**Task statement**
This exercise calls for an exact copy of the listing, with no pictures kept.

# # # #

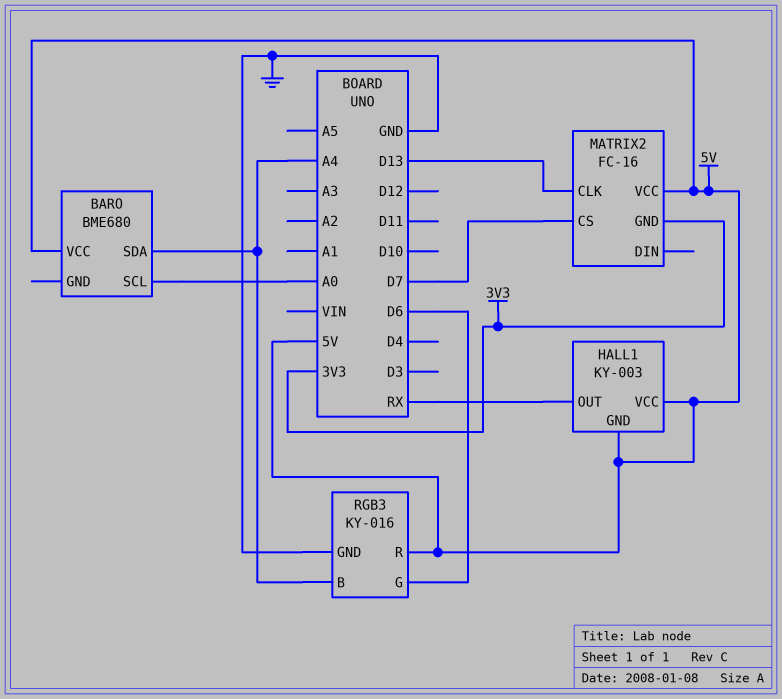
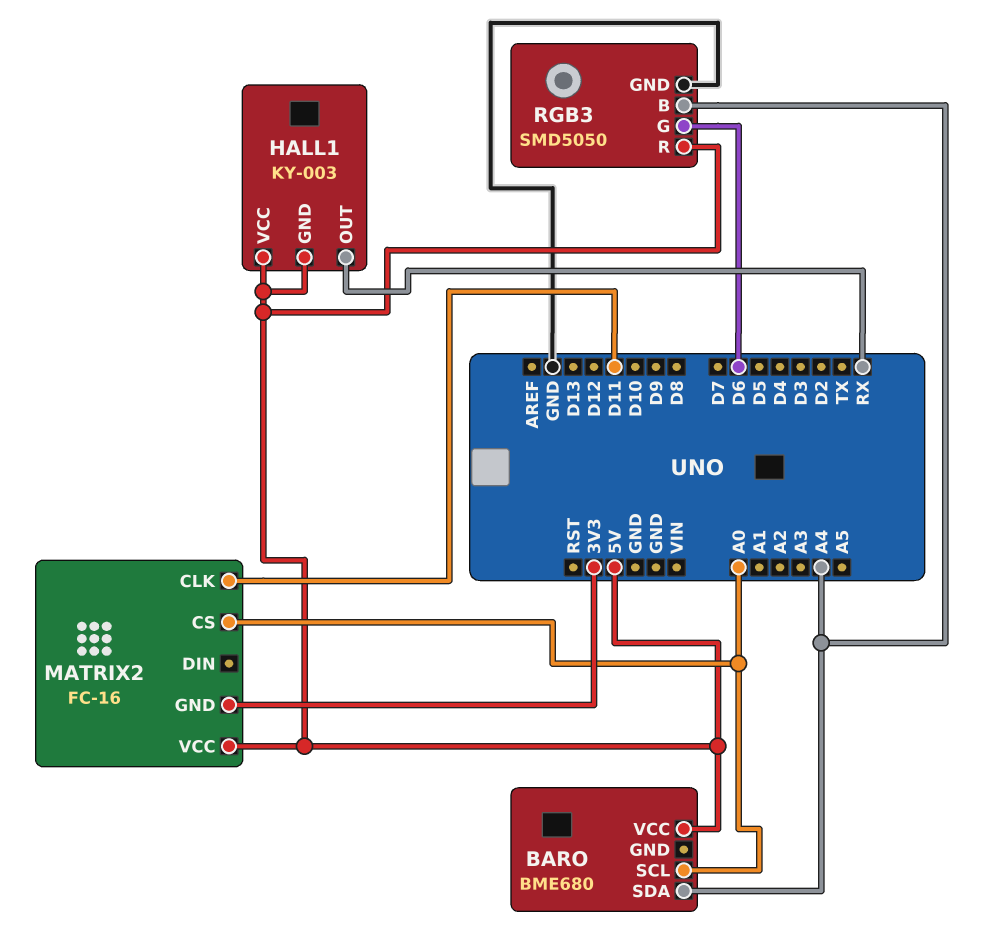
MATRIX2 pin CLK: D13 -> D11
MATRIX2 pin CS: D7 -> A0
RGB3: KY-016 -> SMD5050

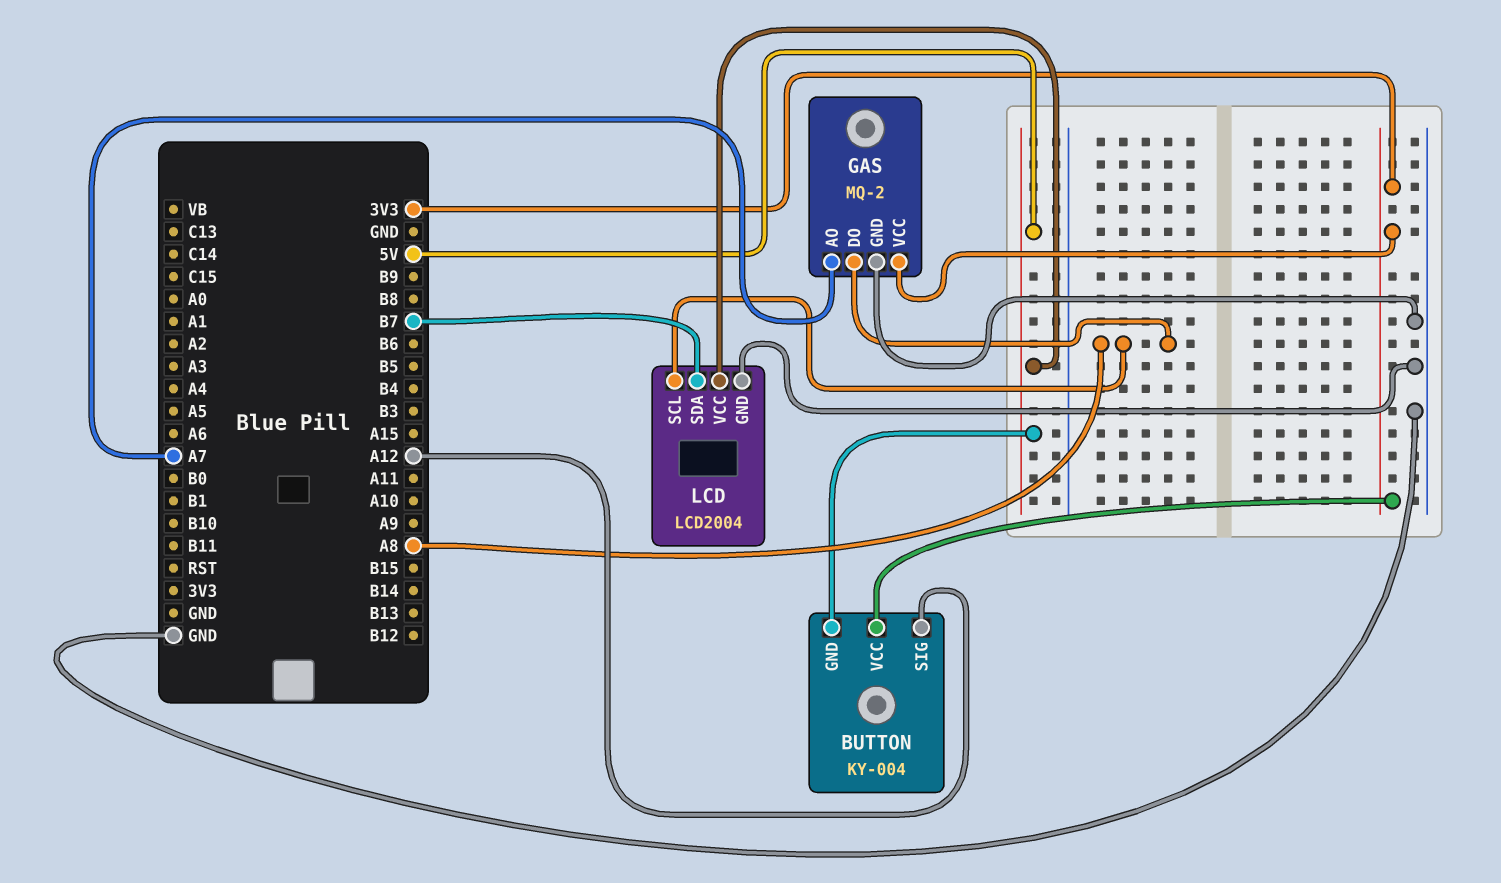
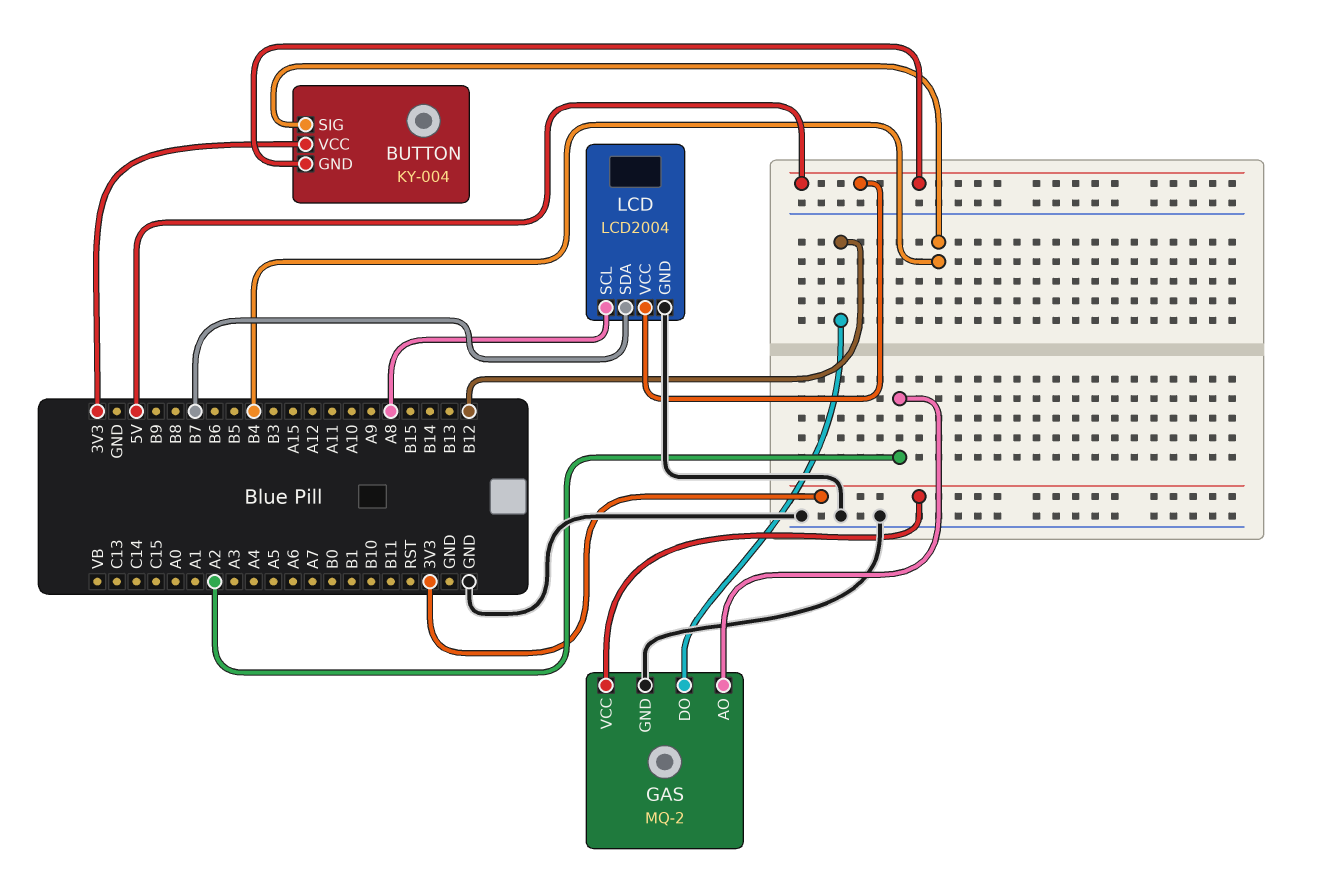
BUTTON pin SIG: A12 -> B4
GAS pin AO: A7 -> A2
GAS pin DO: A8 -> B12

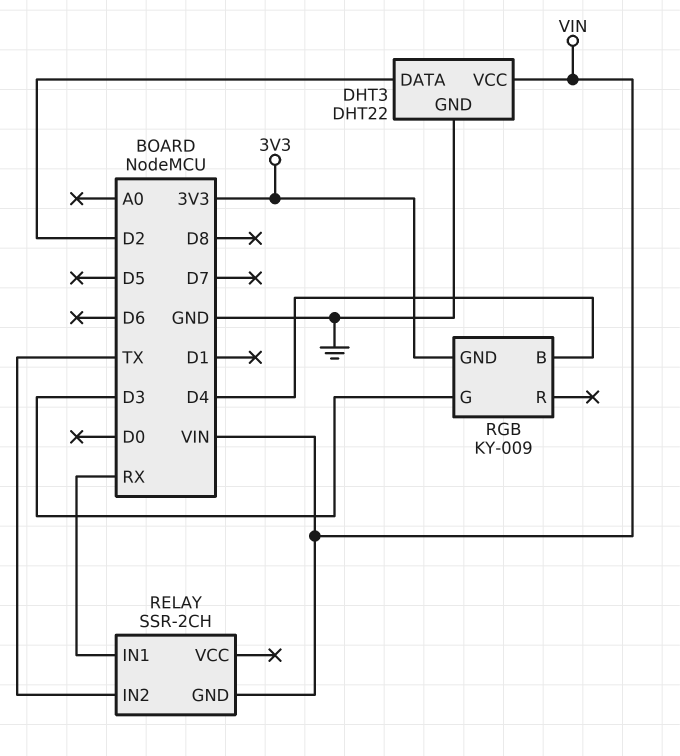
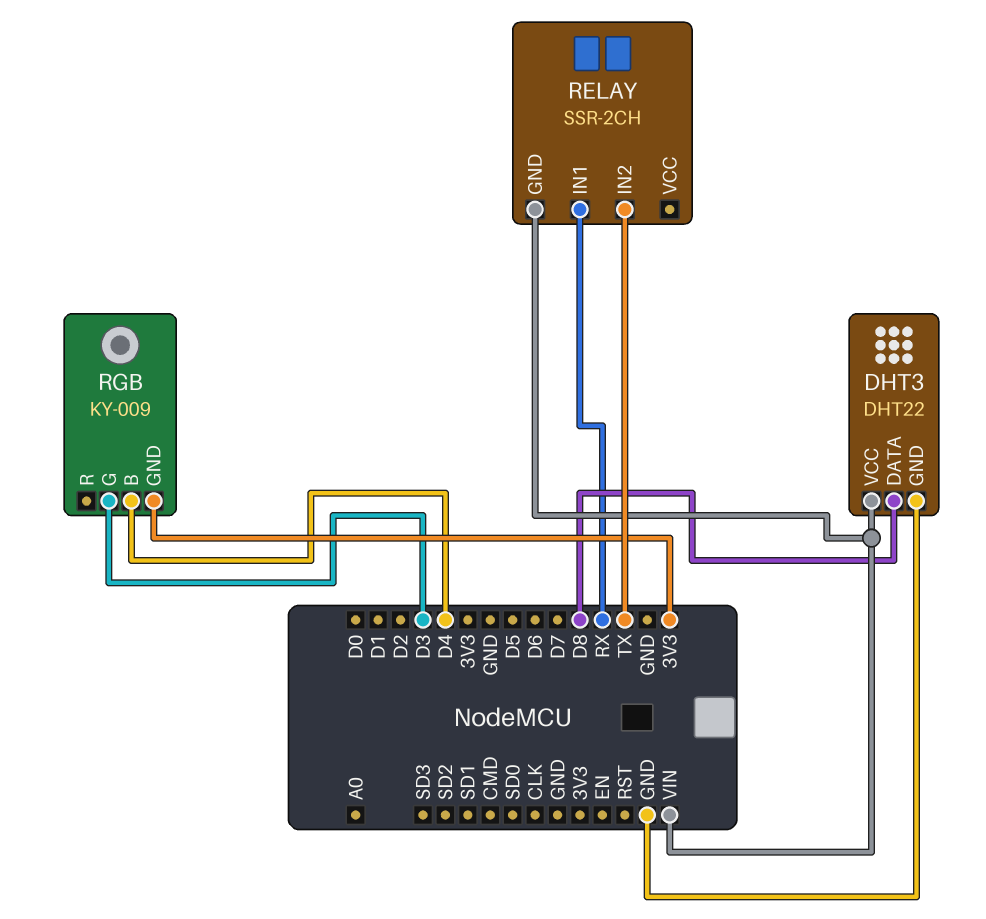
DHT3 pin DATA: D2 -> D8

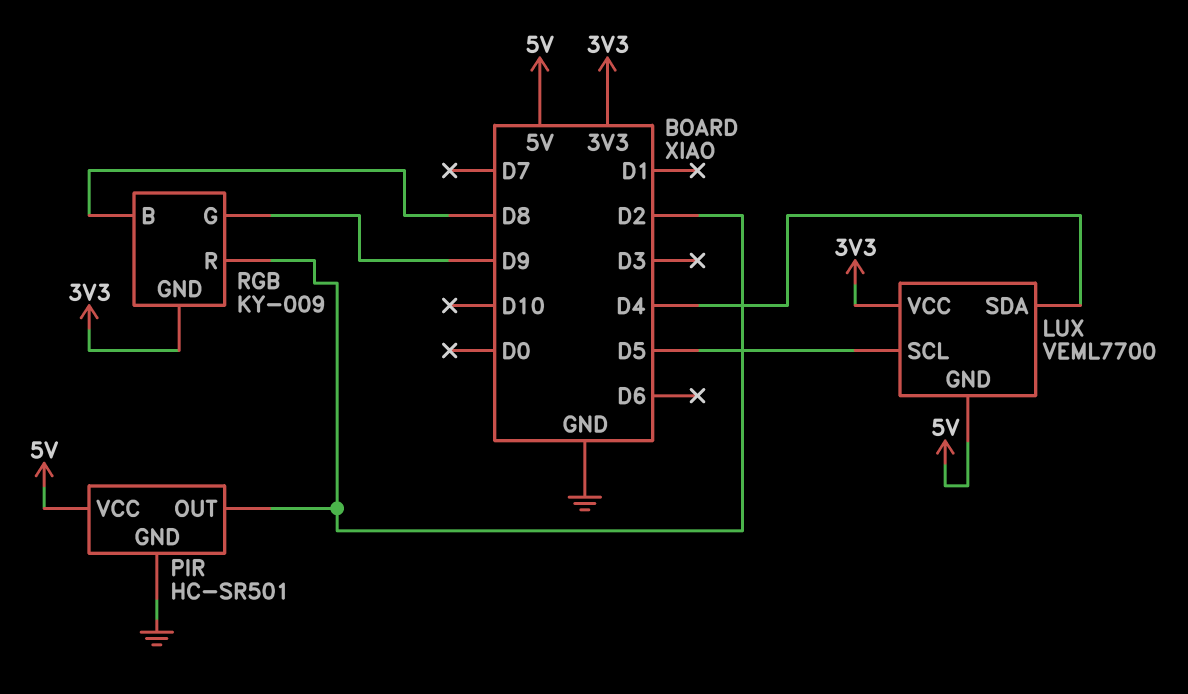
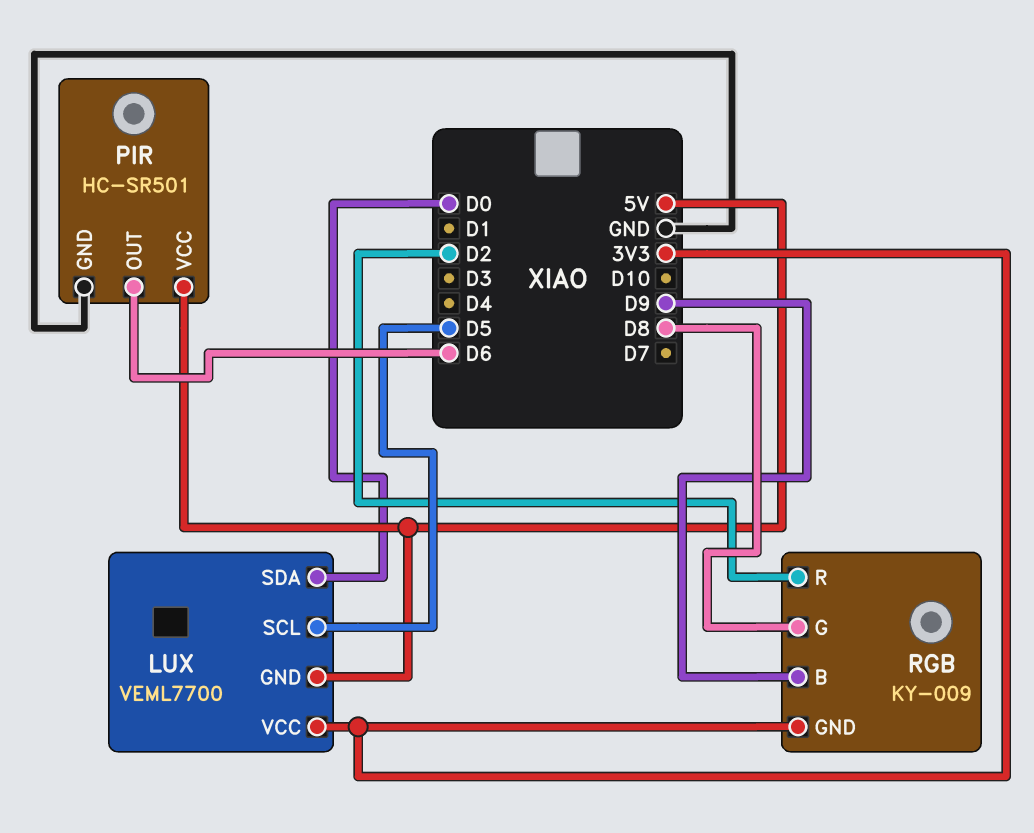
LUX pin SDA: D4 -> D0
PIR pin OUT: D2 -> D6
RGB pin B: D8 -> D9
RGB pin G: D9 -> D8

# # # #

**Output of the task**
MATRIX2 pin CLK: D13 -> D11
MATRIX2 pin CS: D7 -> A0
RGB3: KY-016 -> SMD5050

BUTTON pin SIG: A12 -> B4
GAS pin AO: A7 -> A2
GAS pin DO: A8 -> B12

DHT3 pin DATA: D2 -> D8

LUX pin SDA: D4 -> D0
PIR pin OUT: D2 -> D6
RGB pin B: D8 -> D9
RGB pin G: D9 -> D8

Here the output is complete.